■ Exercise directions
Transcribe exactly the line containing "grey gift: 5 -> 2" and every line after it, through the end of the records below.

■ Recorded data
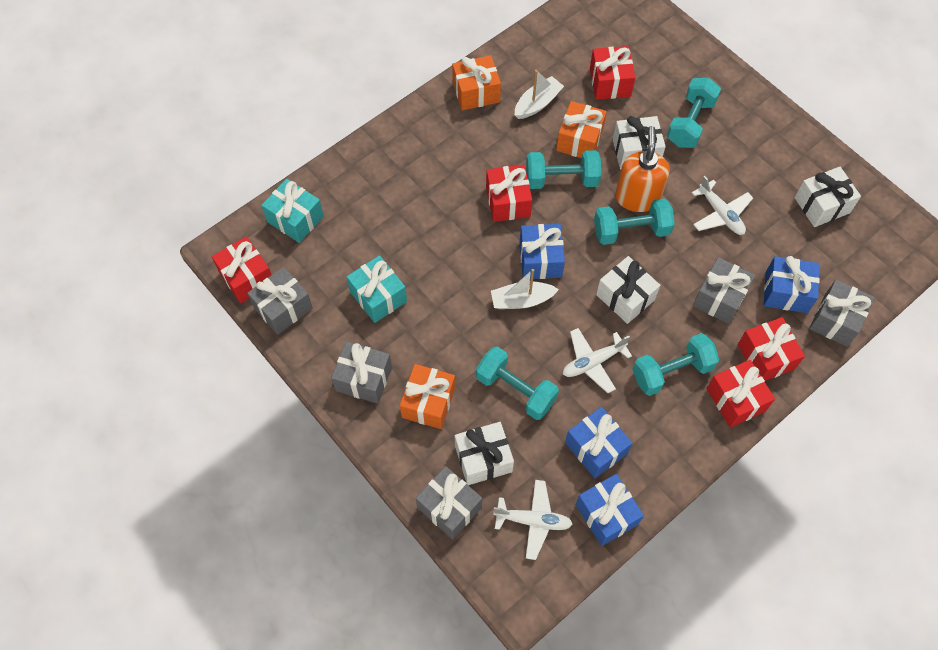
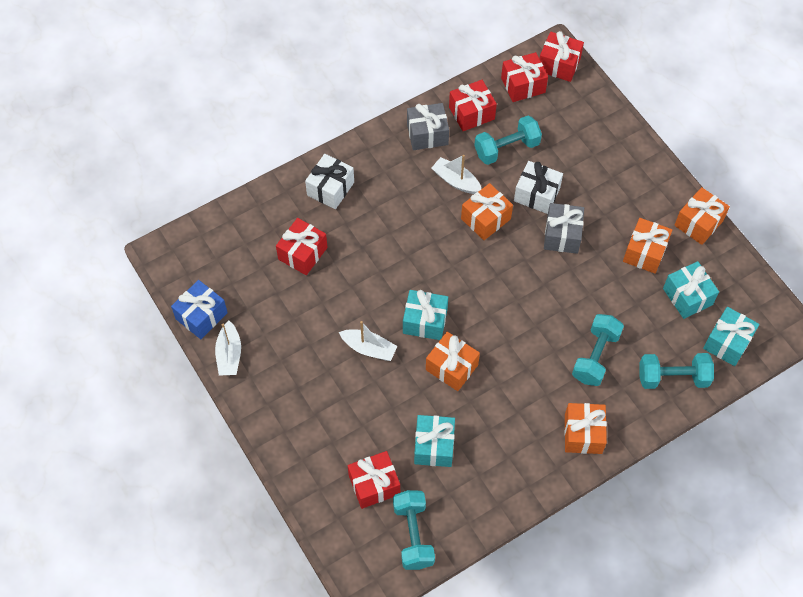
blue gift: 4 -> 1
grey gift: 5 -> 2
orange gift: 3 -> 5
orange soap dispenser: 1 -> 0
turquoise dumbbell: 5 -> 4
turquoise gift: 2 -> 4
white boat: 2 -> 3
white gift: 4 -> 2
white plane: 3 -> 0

■ Task result
grey gift: 5 -> 2
orange gift: 3 -> 5
orange soap dispenser: 1 -> 0
turquoise dumbbell: 5 -> 4
turquoise gift: 2 -> 4
white boat: 2 -> 3
white gift: 4 -> 2
white plane: 3 -> 0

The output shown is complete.